**Exercise directions:** Where does the string "none" appear in the records? Copy each line that holds it.

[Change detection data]
────────────────
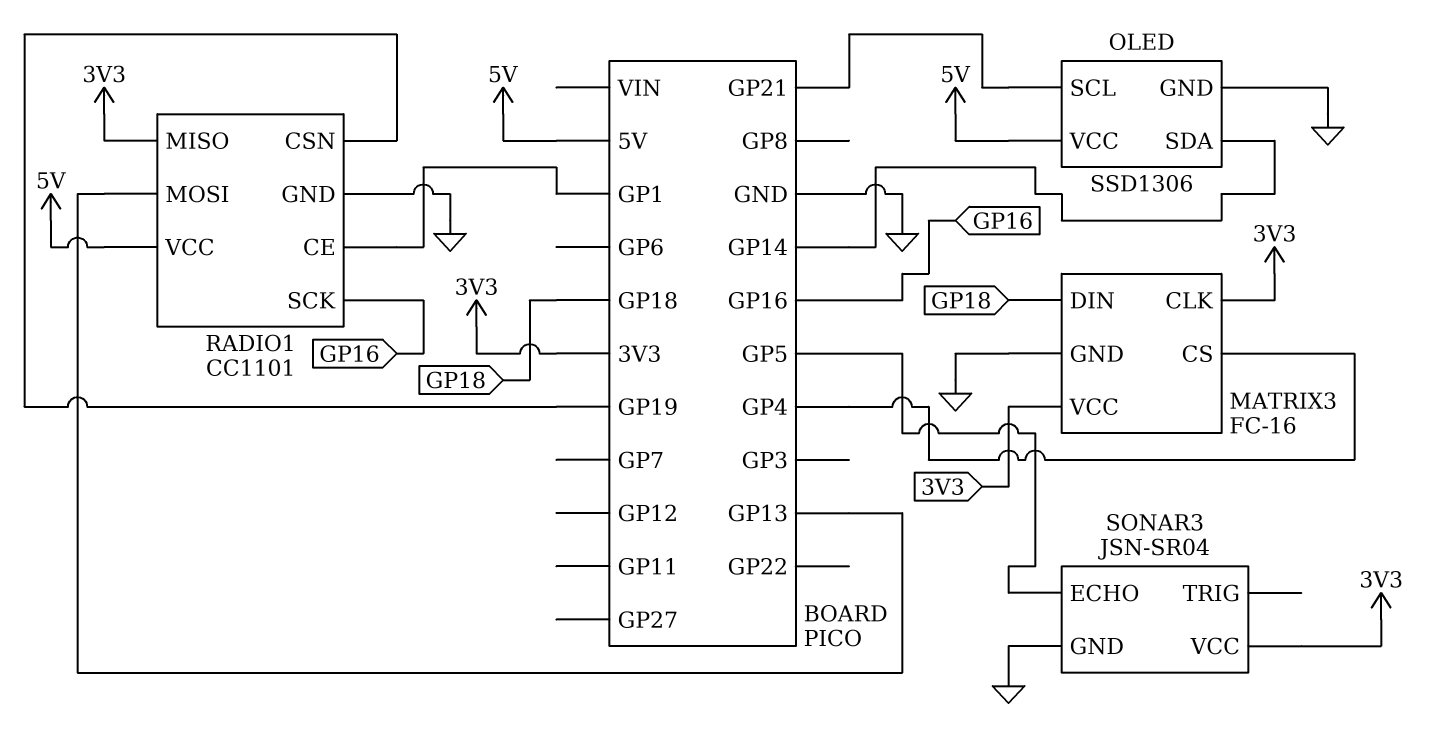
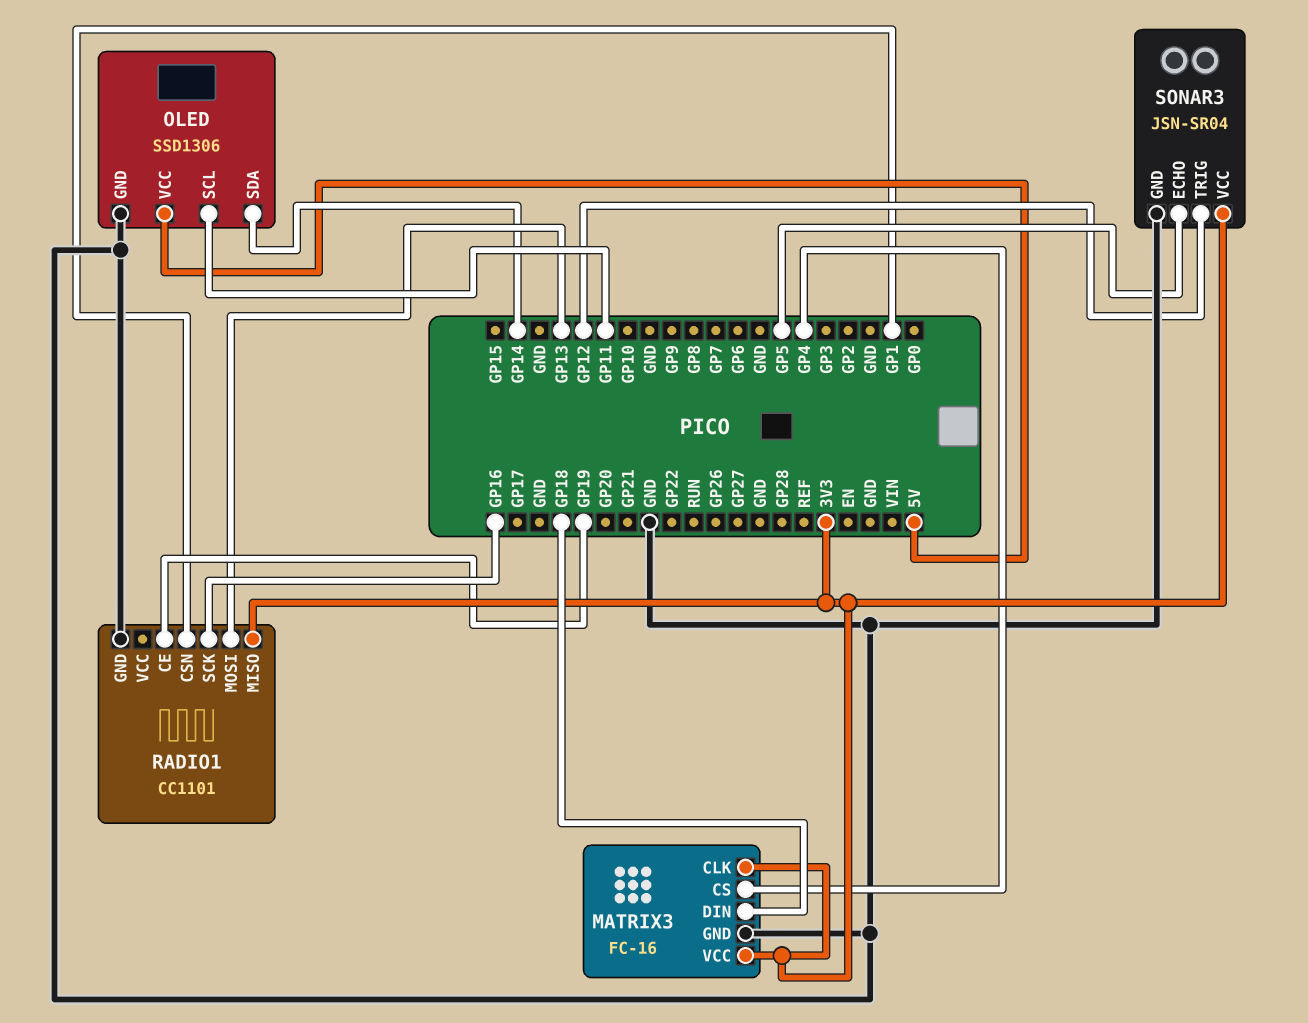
OLED pin SCL: GP21 -> GP11
RADIO1 pin CE: GP1 -> GP19
RADIO1 pin CSN: GP19 -> GP1
RADIO1 pin VCC: 5V -> none
SONAR3 pin TRIG: none -> GP12

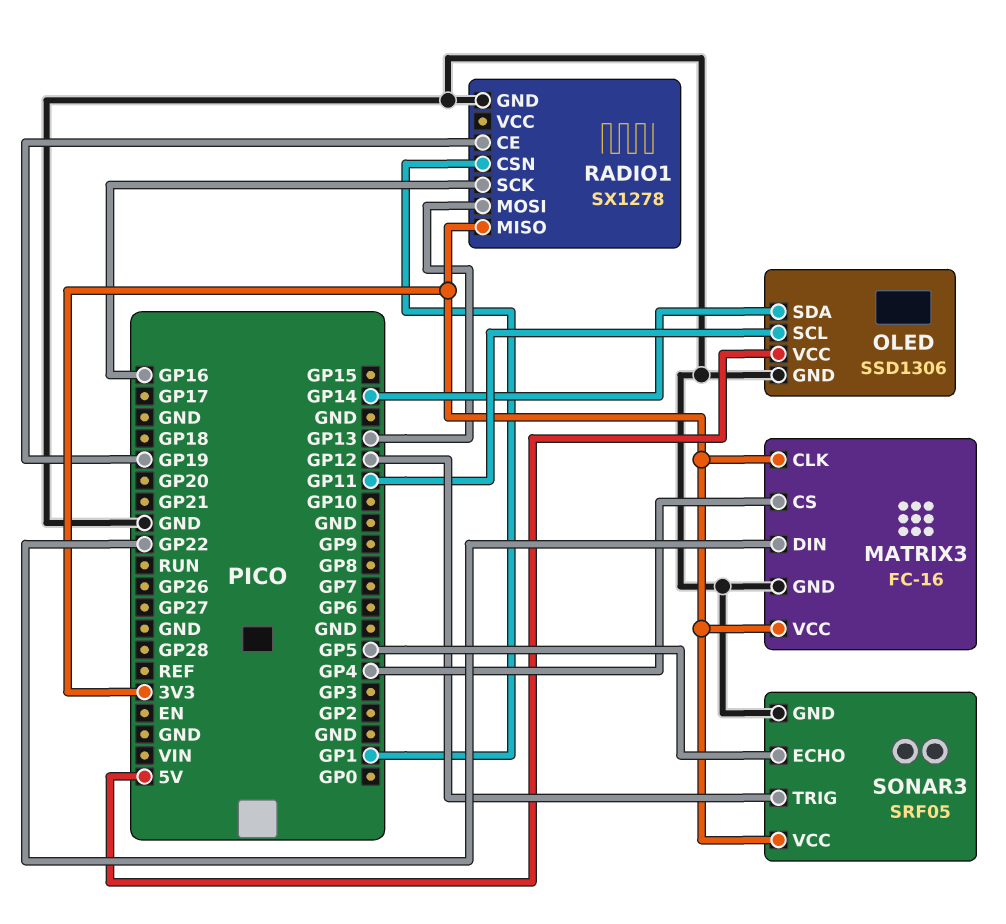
MATRIX3 pin DIN: GP18 -> GP22
RADIO1: CC1101 -> SX1278
SONAR3: JSN-SR04 -> SRF05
────────────────
**Result of the exercise:**
RADIO1 pin VCC: 5V -> none
SONAR3 pin TRIG: none -> GP12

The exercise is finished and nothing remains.